Excerpts from a dataset

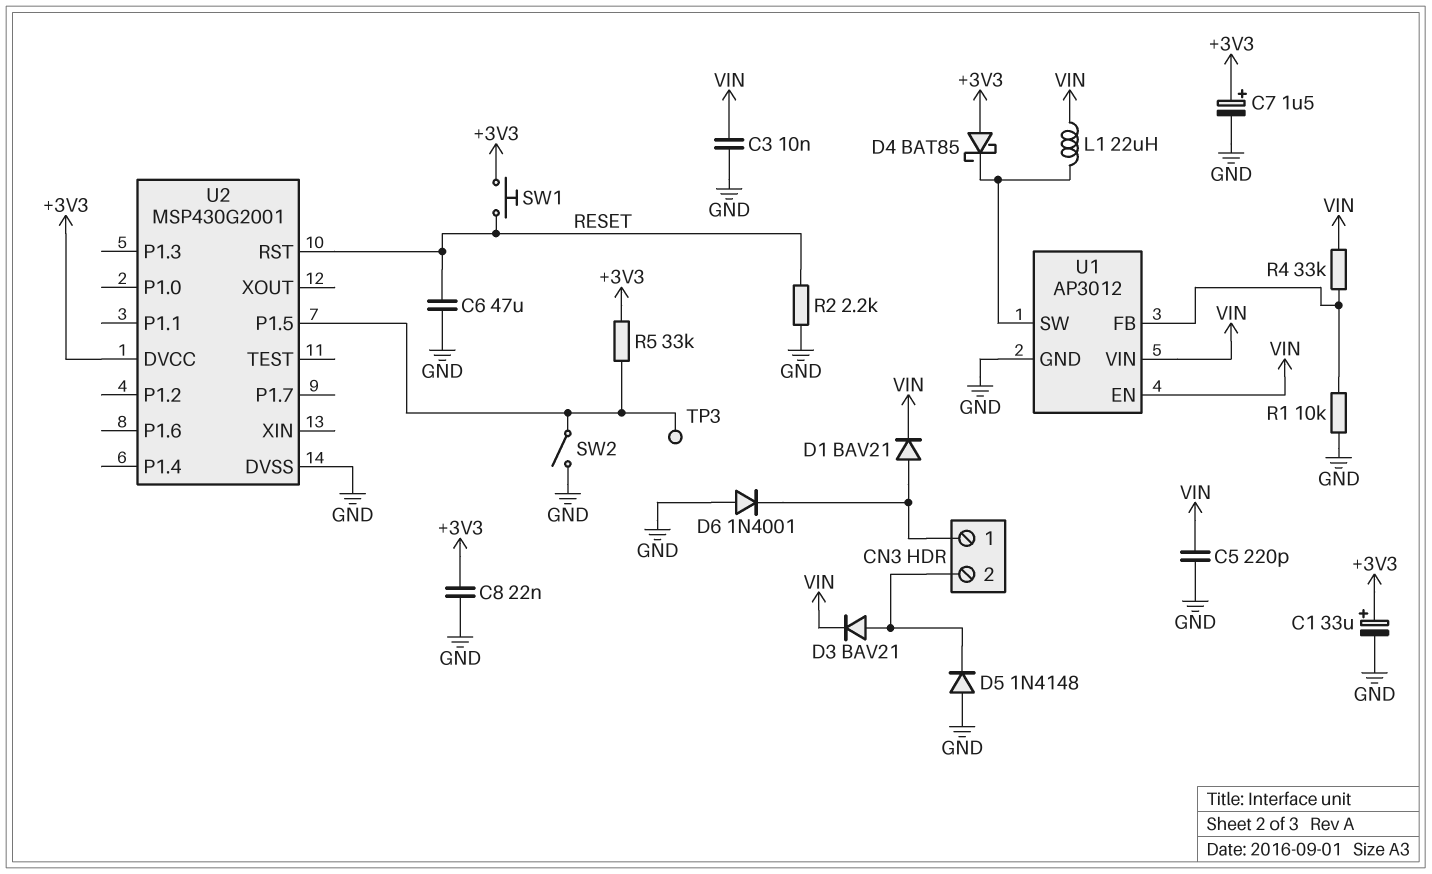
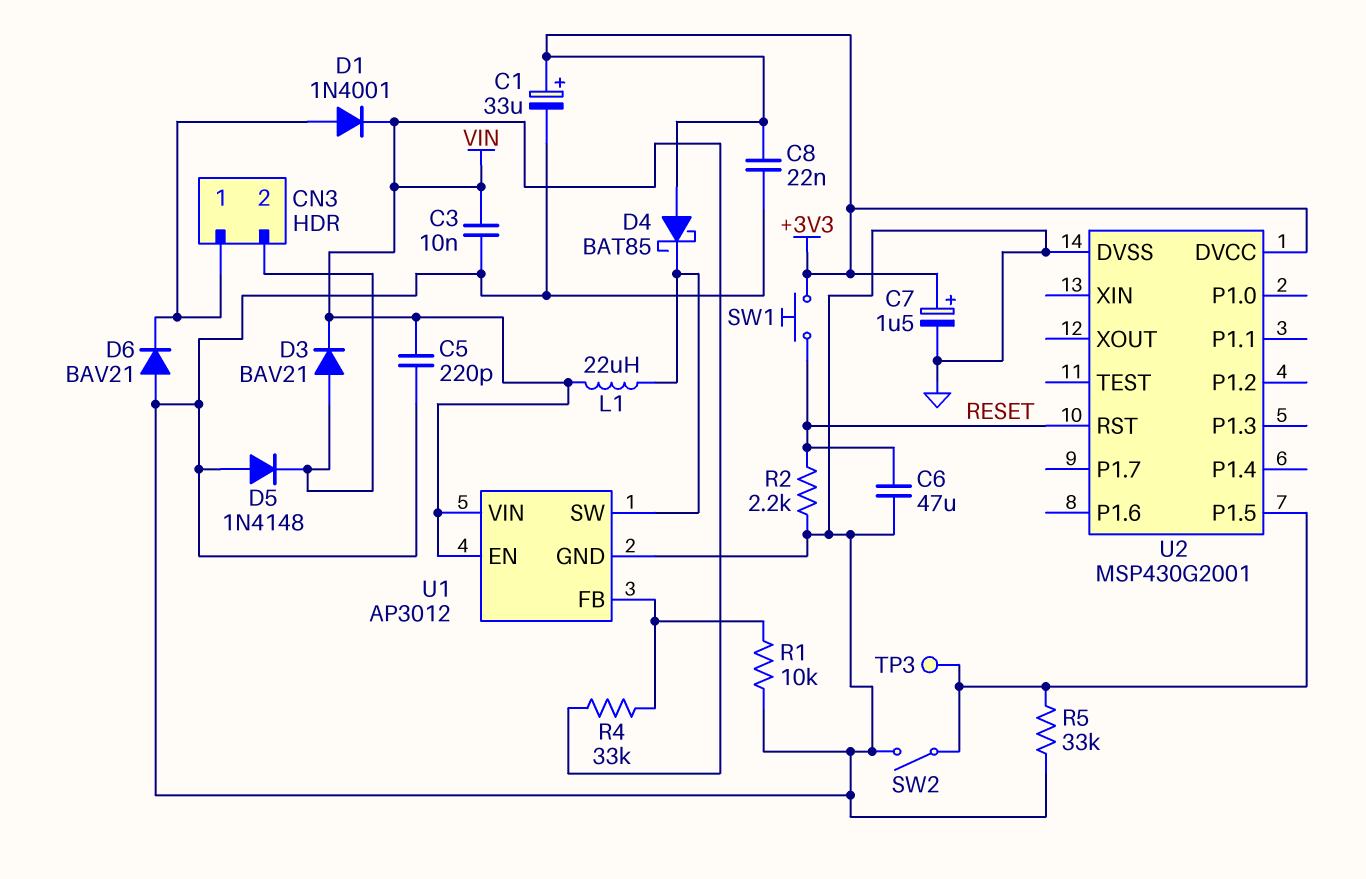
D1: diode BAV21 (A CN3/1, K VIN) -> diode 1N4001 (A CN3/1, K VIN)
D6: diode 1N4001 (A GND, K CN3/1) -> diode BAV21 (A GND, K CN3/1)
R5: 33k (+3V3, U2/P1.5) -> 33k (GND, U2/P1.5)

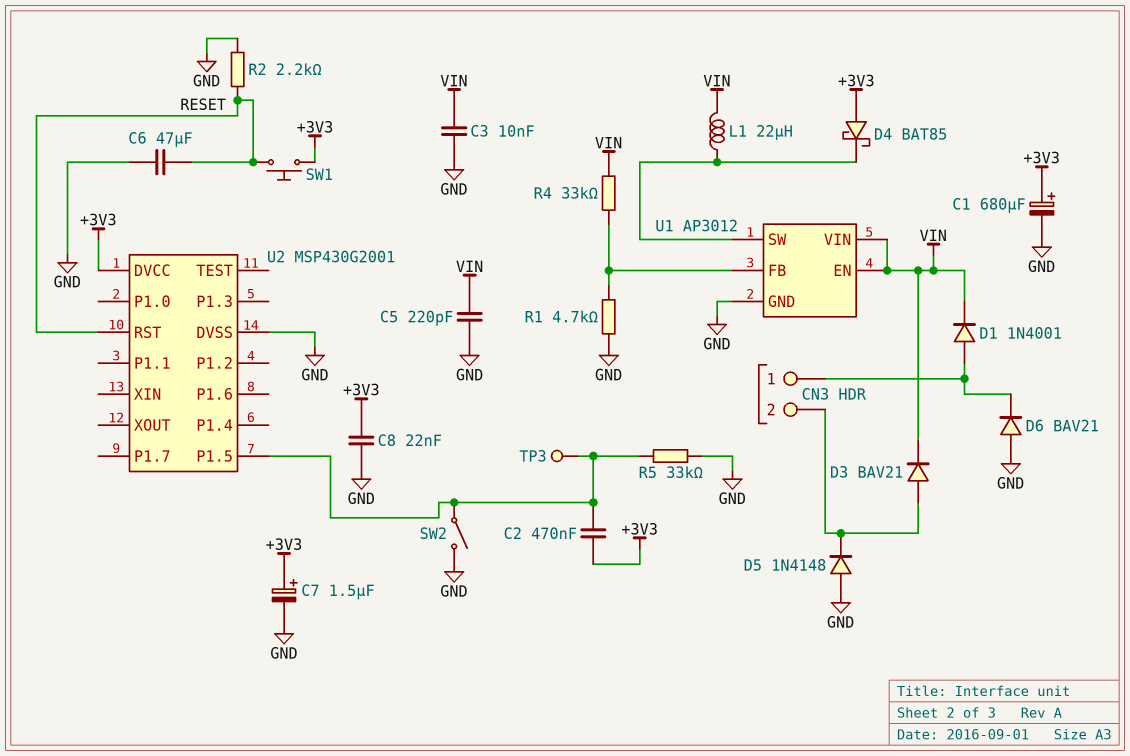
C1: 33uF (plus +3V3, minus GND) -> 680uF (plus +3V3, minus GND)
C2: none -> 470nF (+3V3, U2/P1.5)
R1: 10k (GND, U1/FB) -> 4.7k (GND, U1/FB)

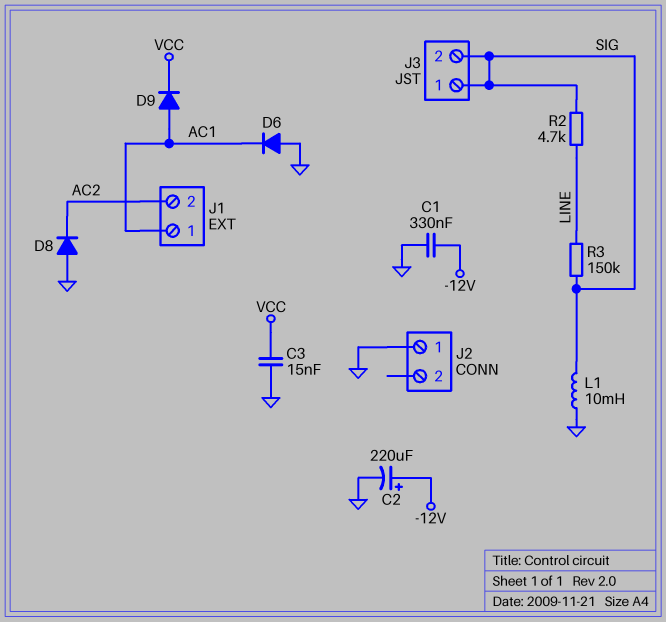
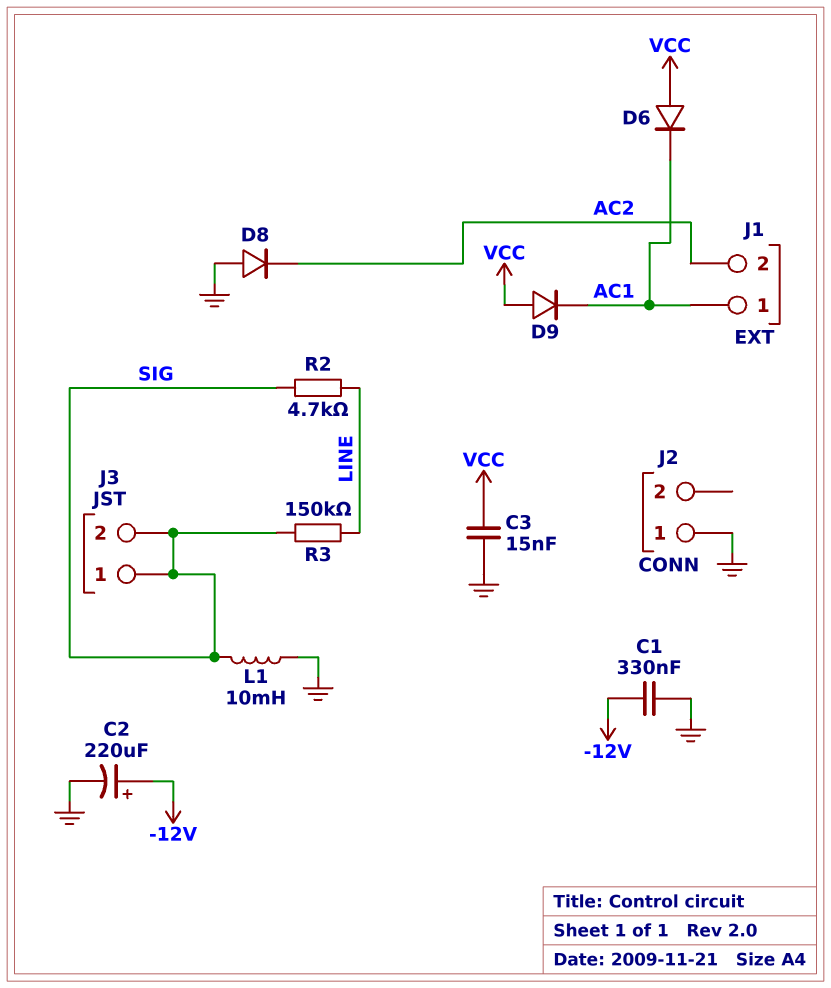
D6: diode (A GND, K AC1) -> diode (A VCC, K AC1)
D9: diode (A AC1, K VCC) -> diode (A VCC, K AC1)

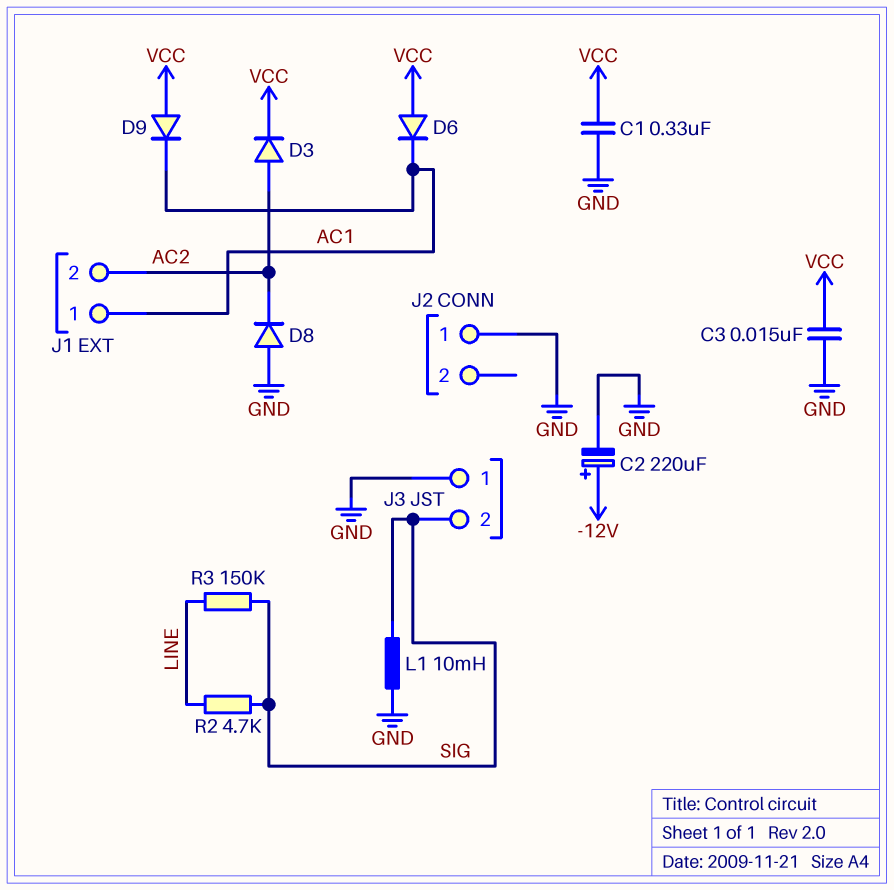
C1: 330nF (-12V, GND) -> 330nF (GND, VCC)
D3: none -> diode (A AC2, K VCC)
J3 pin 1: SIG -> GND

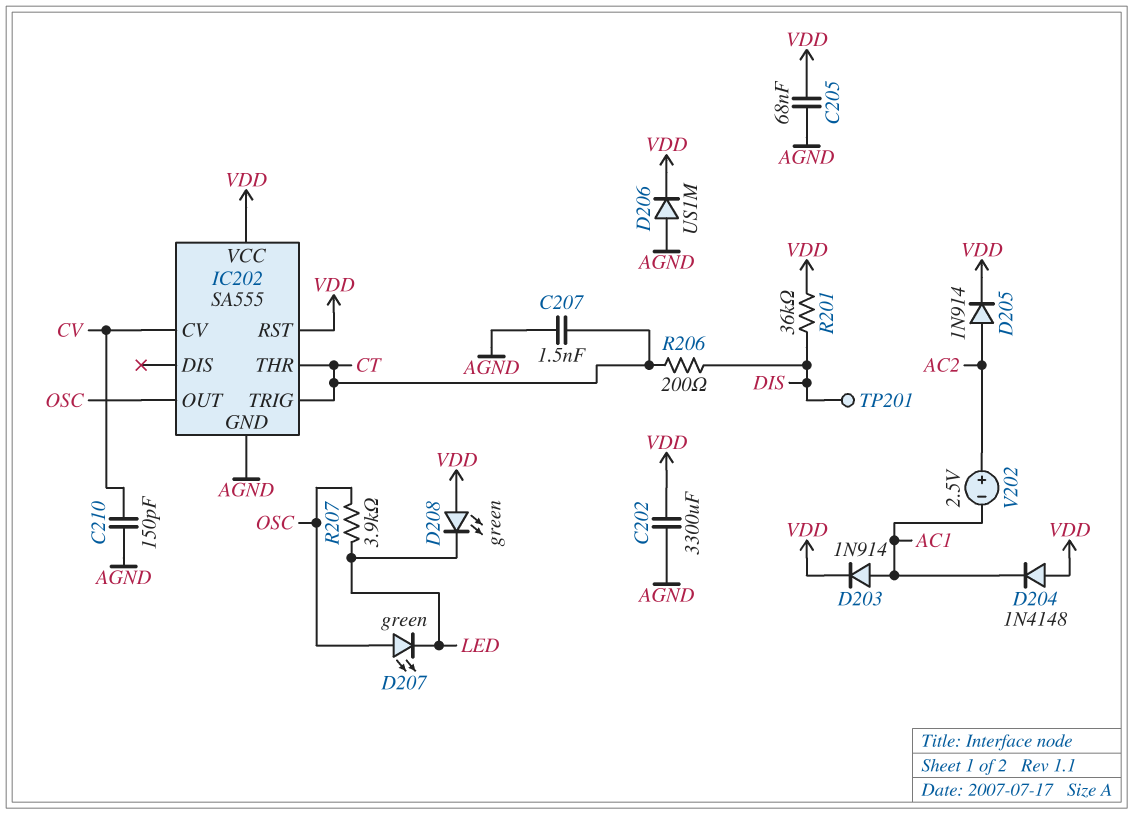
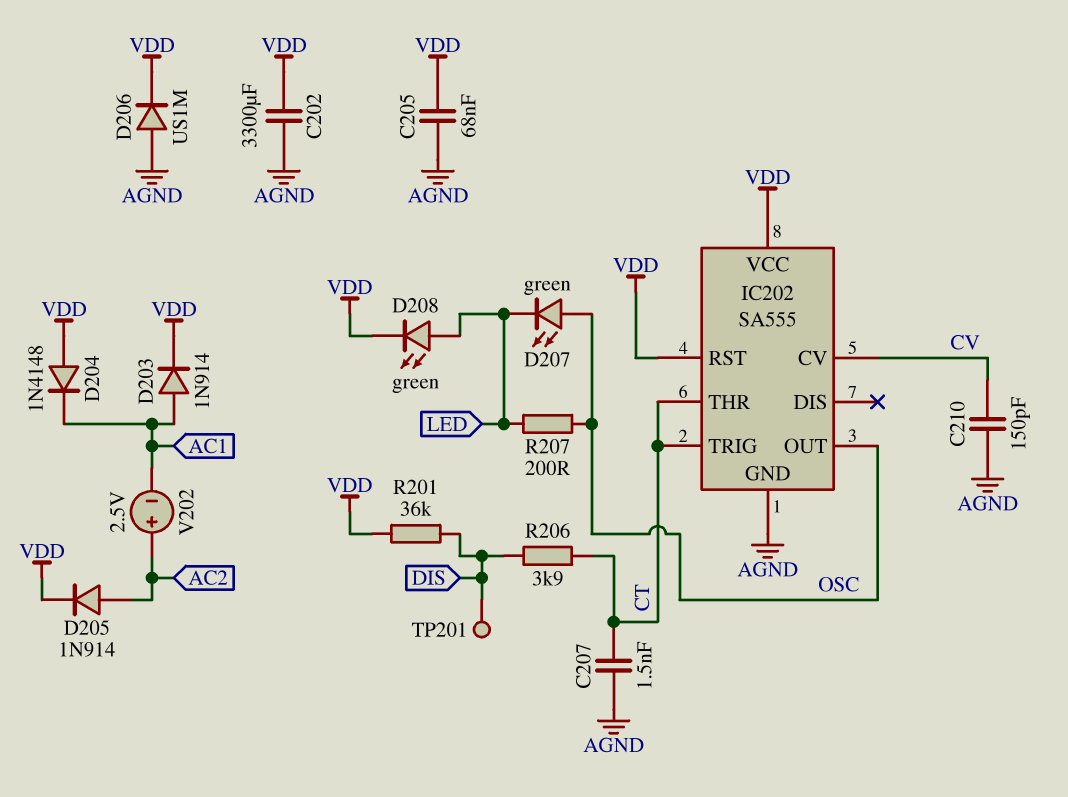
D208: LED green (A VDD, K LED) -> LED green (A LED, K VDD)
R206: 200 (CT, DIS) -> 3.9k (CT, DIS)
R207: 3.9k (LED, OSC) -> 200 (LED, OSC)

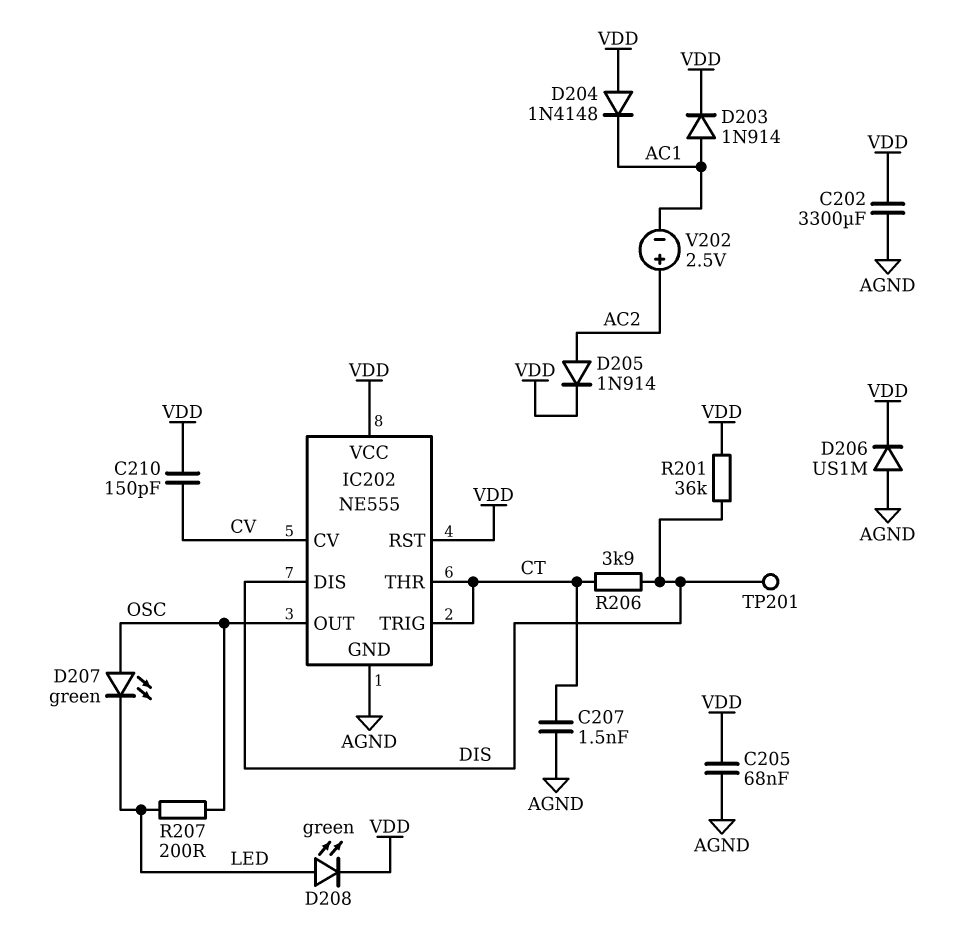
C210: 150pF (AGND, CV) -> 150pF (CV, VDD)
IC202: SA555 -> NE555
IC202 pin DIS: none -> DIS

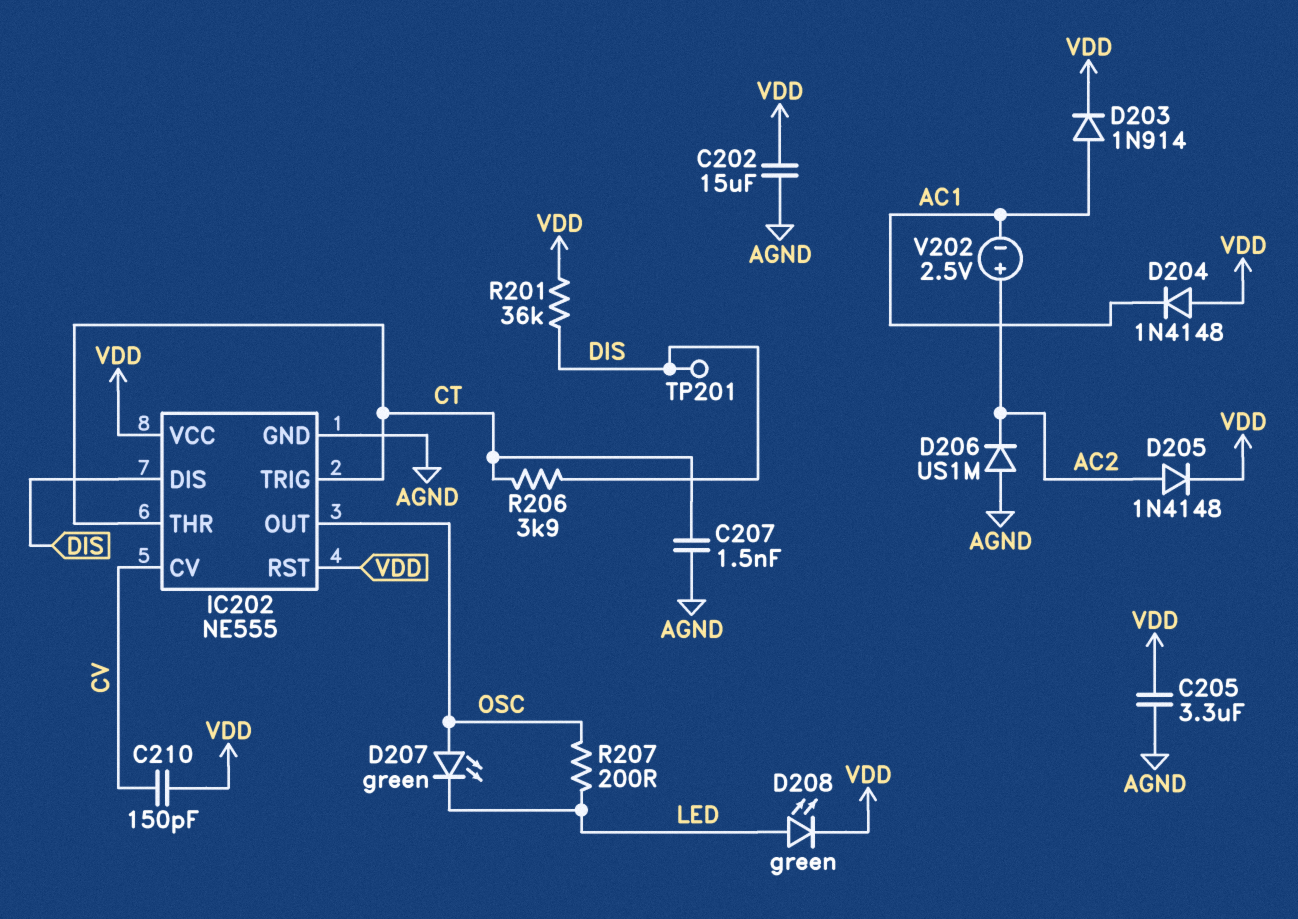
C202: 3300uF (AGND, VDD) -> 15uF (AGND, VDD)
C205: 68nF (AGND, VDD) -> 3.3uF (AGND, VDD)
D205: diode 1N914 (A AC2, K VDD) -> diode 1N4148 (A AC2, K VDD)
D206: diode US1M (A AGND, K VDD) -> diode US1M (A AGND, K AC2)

→ **Work instruction**: The answer is the run of lines from the one with "IC202: SA555 -> NE555" through the final line of the data, copied exactly, and nothing else; no pictures.

→ **Solution to this exercise**:
IC202: SA555 -> NE555
IC202 pin DIS: none -> DIS

C202: 3300uF (AGND, VDD) -> 15uF (AGND, VDD)
C205: 68nF (AGND, VDD) -> 3.3uF (AGND, VDD)
D205: diode 1N914 (A AC2, K VDD) -> diode 1N4148 (A AC2, K VDD)
D206: diode US1M (A AGND, K VDD) -> diode US1M (A AGND, K AC2)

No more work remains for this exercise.